- **Goal of the exercise**
Transcribe the listing below in full, exactly, with no images.

- **Supplied information**

▽

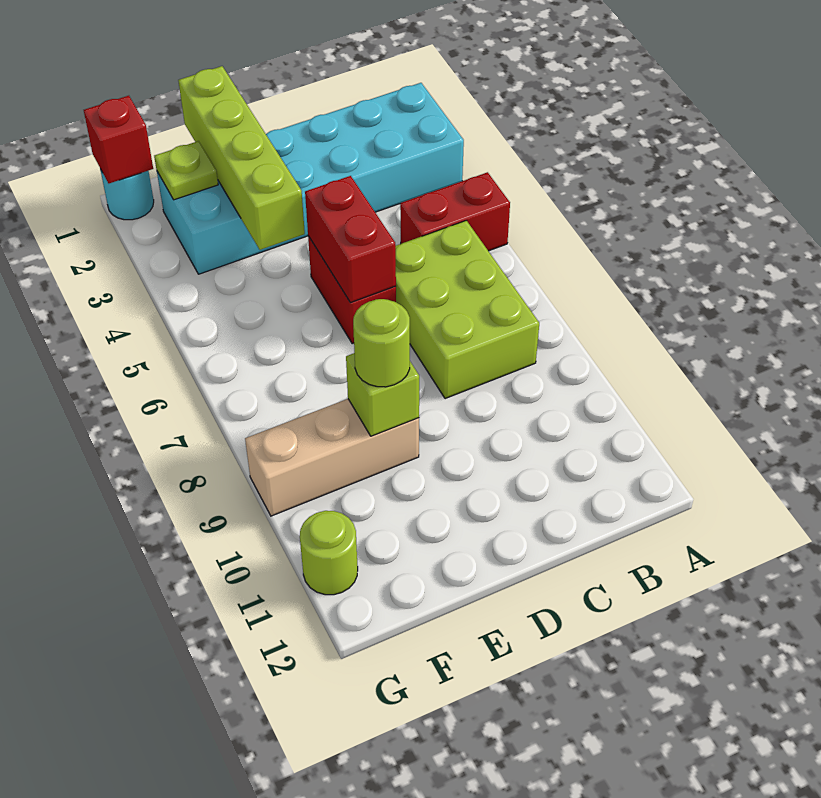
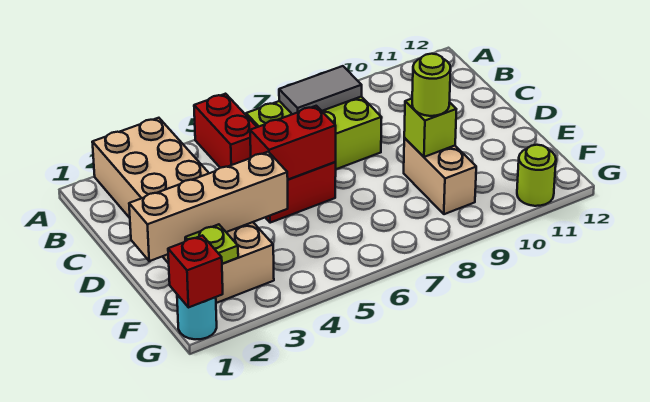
cyan brick A2:F3 level 1 -> tan brick A2:F3 level 1
none -> grey tile B7:B8 level 2
lime brick E1:E4 level 2 -> tan brick E1:E4 level 2
tan brick E9:G9 level 1 -> tan brick E9:F9 level 1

△

- **Result of the exercise**
cyan brick A2:F3 level 1 -> tan brick A2:F3 level 1
none -> grey tile B7:B8 level 2
lime brick E1:E4 level 2 -> tan brick E1:E4 level 2
tan brick E9:G9 level 1 -> tan brick E9:F9 level 1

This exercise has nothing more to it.